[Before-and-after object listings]
━━━━━━━━━━━━━━━━━━━━━━━━━━━━━━

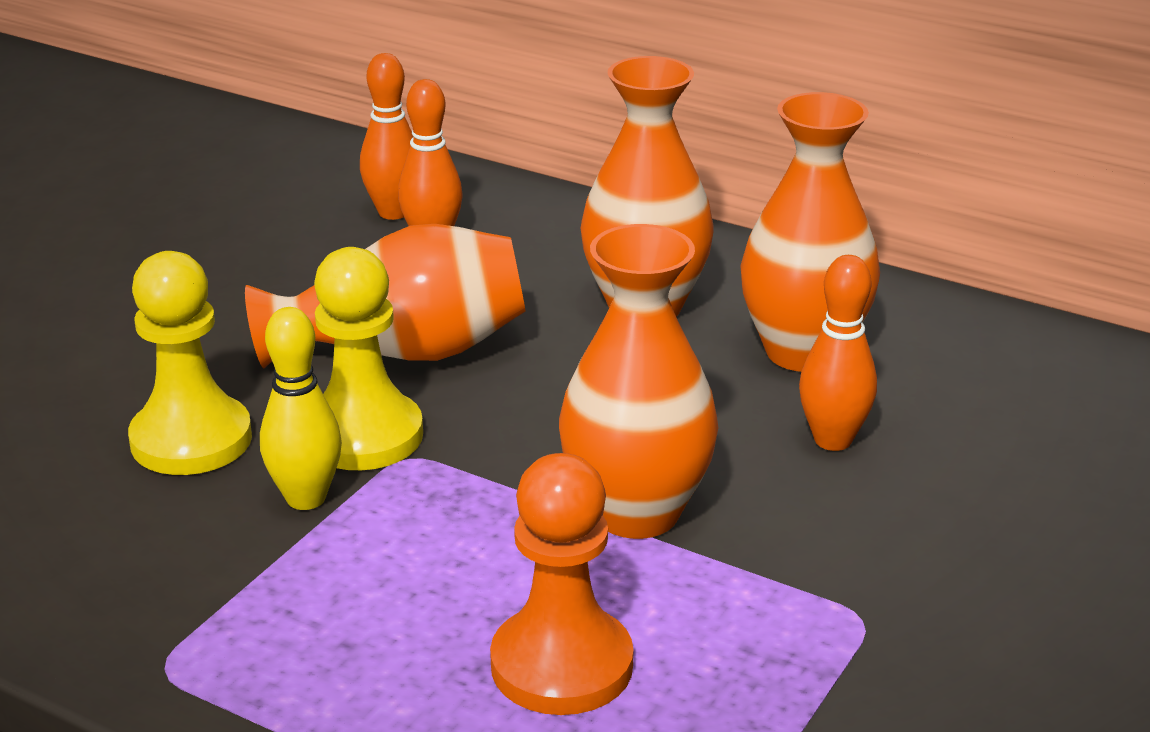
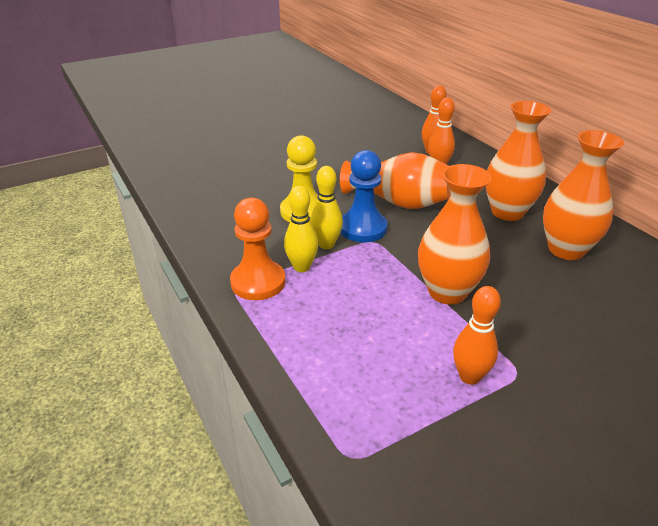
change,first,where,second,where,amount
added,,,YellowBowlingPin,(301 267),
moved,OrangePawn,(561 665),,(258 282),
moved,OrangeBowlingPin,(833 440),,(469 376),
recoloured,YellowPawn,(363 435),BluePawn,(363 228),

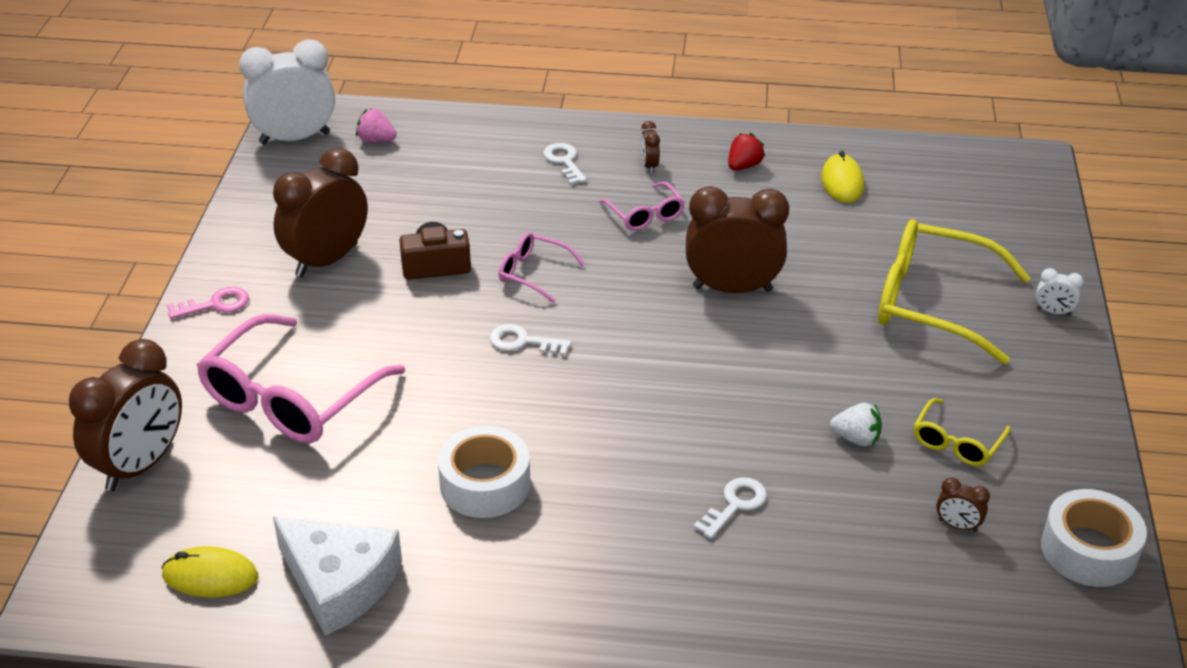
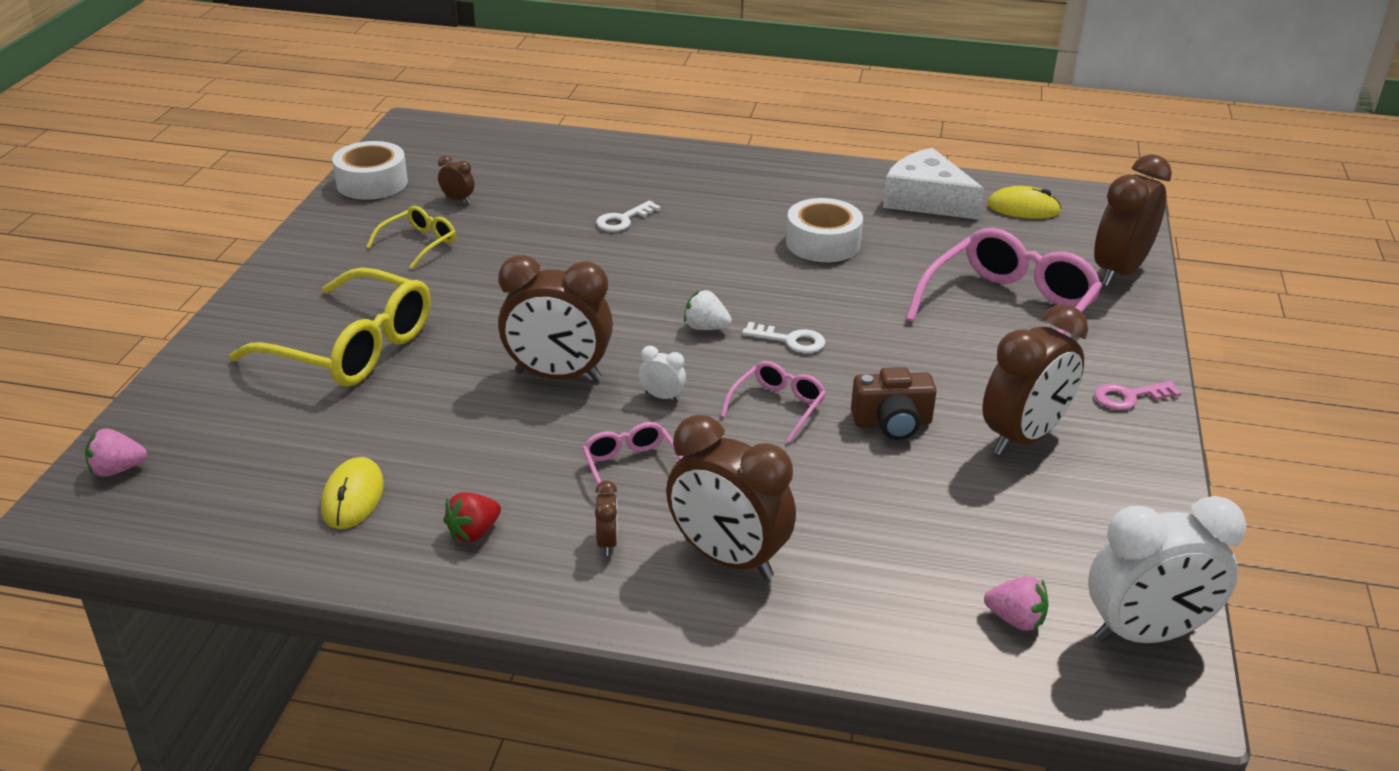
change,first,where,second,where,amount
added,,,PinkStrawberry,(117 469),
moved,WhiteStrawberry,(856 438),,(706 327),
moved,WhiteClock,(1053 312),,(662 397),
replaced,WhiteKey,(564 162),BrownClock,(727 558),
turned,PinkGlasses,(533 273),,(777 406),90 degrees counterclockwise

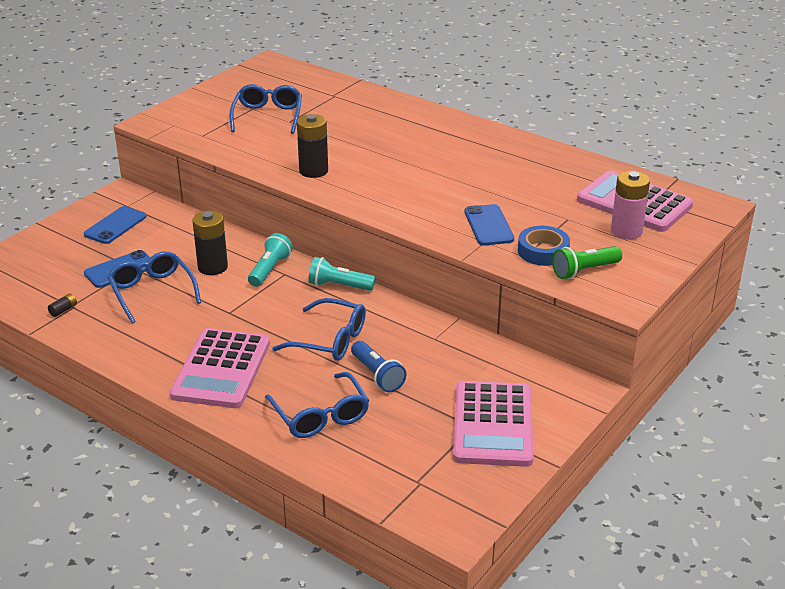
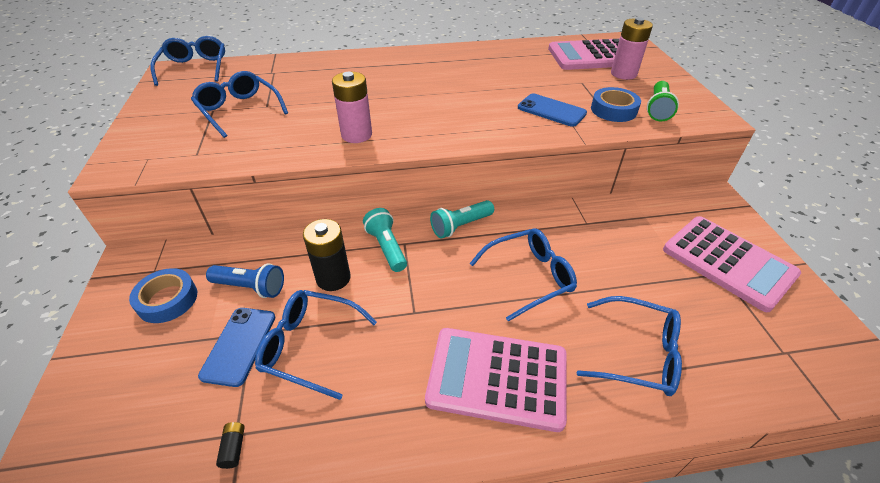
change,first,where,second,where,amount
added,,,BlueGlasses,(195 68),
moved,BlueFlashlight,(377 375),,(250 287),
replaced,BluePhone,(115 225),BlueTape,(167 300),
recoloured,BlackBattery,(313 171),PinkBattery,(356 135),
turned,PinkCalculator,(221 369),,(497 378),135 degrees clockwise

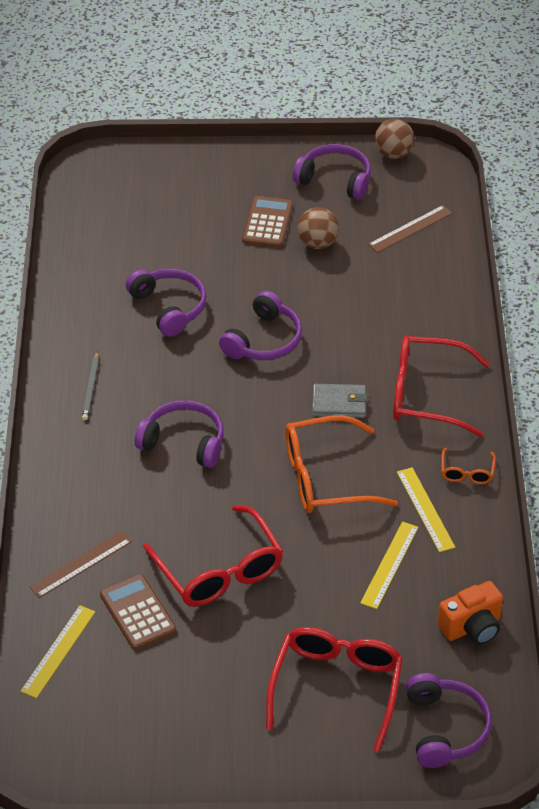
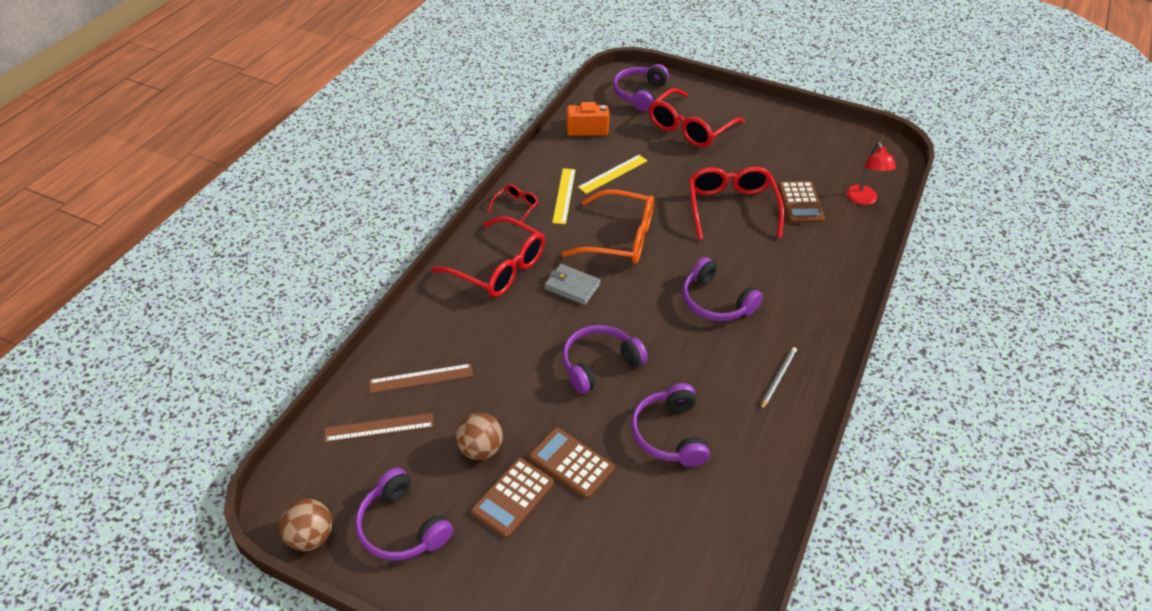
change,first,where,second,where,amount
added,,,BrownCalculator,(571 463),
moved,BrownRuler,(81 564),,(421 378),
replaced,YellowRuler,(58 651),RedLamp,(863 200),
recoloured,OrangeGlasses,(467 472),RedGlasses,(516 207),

━━━━━━━━━━━━━━━━━━━━━━━━━━━━━━

• **EXERCISE BRIEF**
Each of the entries above must be output exactly, with none of the pictures.

• **EXERCISE OUTPUT**
change,first,where,second,where,amount
added,,,YellowBowlingPin,(301 267),
moved,OrangePawn,(561 665),,(258 282),
moved,OrangeBowlingPin,(833 440),,(469 376),
recoloured,YellowPawn,(363 435),BluePawn,(363 228),

change,first,where,second,where,amount
added,,,PinkStrawberry,(117 469),
moved,WhiteStrawberry,(856 438),,(706 327),
moved,WhiteClock,(1053 312),,(662 397),
replaced,WhiteKey,(564 162),BrownClock,(727 558),
turned,PinkGlasses,(533 273),,(777 406),90 degrees counterclockwise

change,first,where,second,where,amount
added,,,BlueGlasses,(195 68),
moved,BlueFlashlight,(377 375),,(250 287),
replaced,BluePhone,(115 225),BlueTape,(167 300),
recoloured,BlackBattery,(313 171),PinkBattery,(356 135),
turned,PinkCalculator,(221 369),,(497 378),135 degrees clockwise

change,first,where,second,where,amount
added,,,BrownCalculator,(571 463),
moved,BrownRuler,(81 564),,(421 378),
replaced,YellowRuler,(58 651),RedLamp,(863 200),
recoloured,OrangeGlasses,(467 472),RedGlasses,(516 207),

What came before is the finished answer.